Given records:
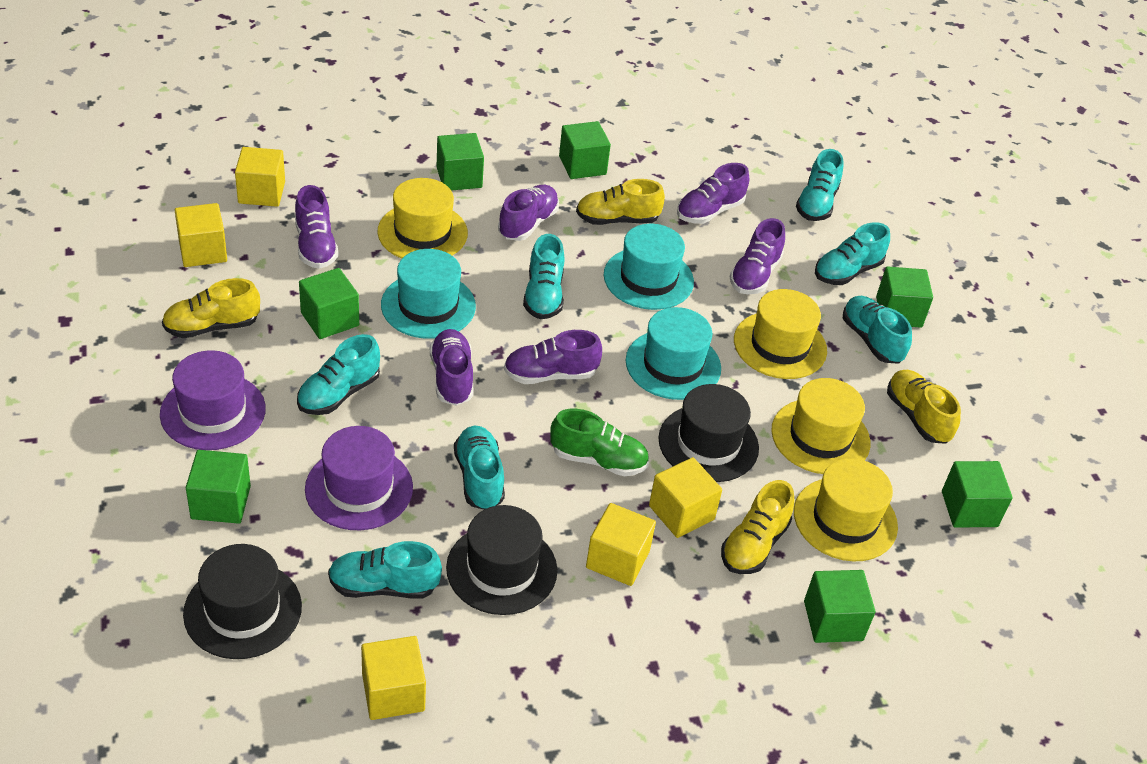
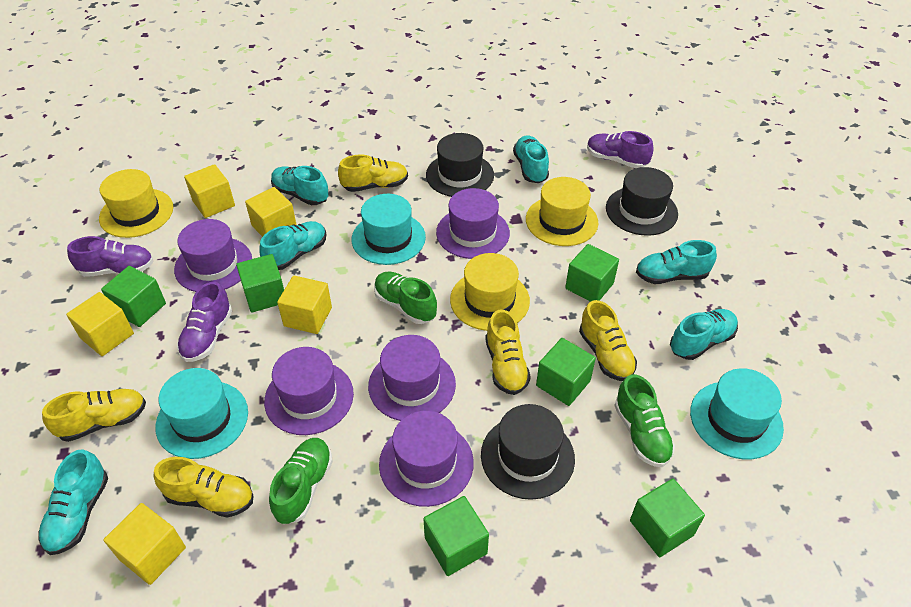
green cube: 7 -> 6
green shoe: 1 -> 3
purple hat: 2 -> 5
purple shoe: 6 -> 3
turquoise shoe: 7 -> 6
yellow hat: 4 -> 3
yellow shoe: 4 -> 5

---

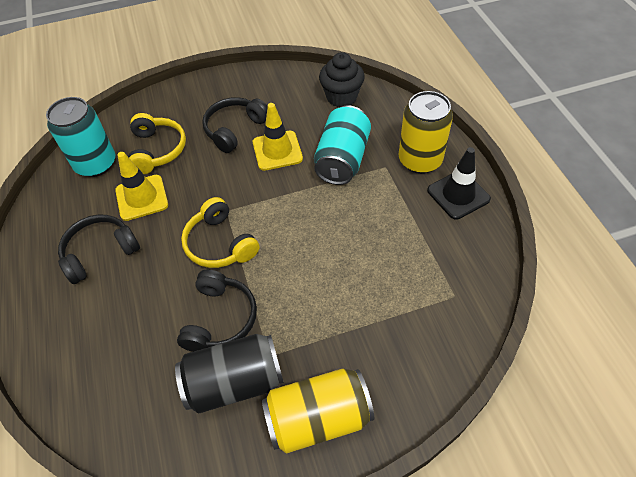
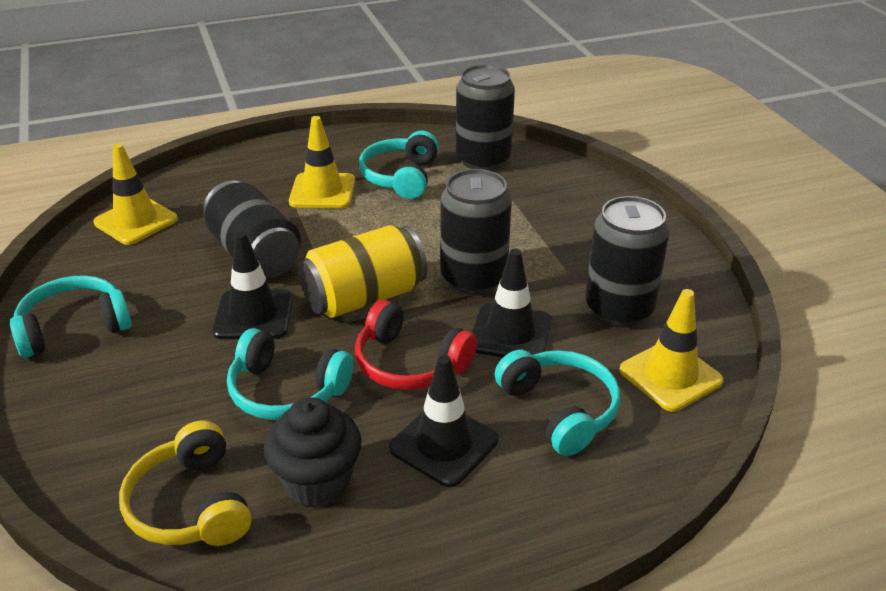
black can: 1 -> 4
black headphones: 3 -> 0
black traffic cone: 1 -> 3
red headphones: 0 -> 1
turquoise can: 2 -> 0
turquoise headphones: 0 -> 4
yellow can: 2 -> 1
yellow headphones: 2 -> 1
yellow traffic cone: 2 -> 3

---

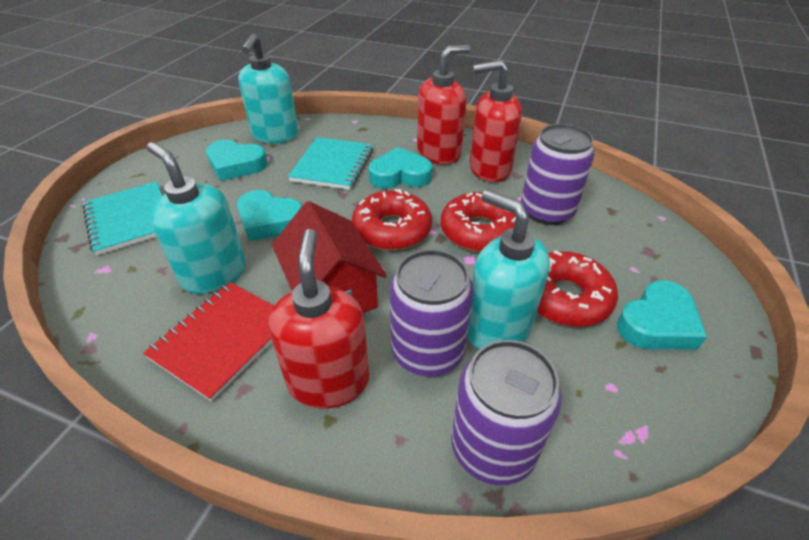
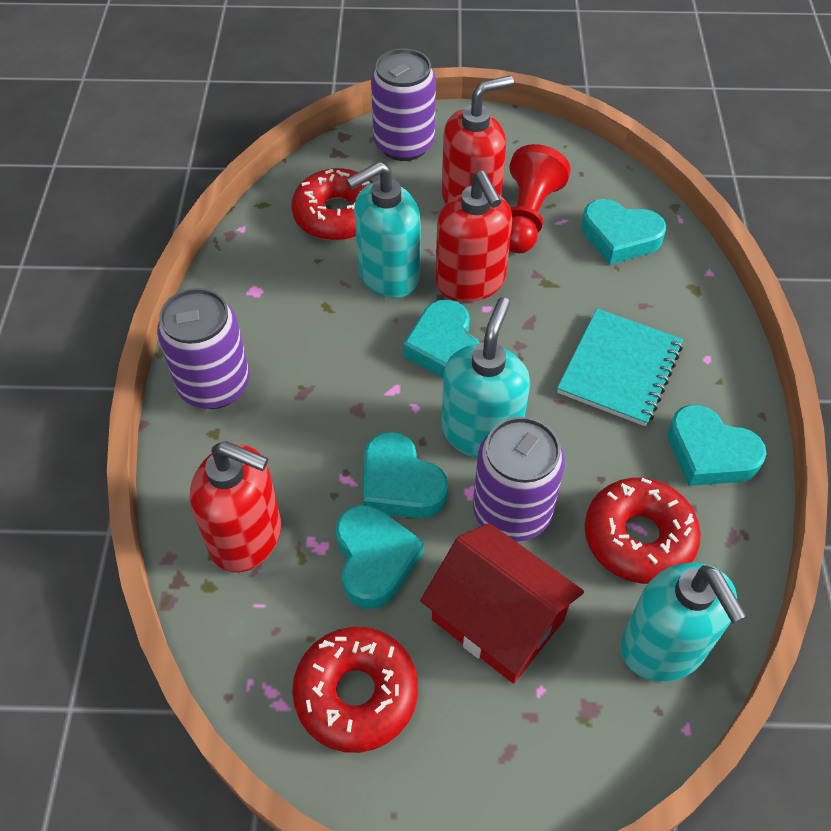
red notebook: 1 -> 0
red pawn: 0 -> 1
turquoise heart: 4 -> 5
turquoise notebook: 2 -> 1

About this exercise:
What are the lines above, starting at the one with "black headphones: 3 -> 0" and ending at the one with "yellow traffic cone: 2 -> 3"? Give them again exactly, and only them.

Output of the exercise:
black headphones: 3 -> 0
black traffic cone: 1 -> 3
red headphones: 0 -> 1
turquoise can: 2 -> 0
turquoise headphones: 0 -> 4
yellow can: 2 -> 1
yellow headphones: 2 -> 1
yellow traffic cone: 2 -> 3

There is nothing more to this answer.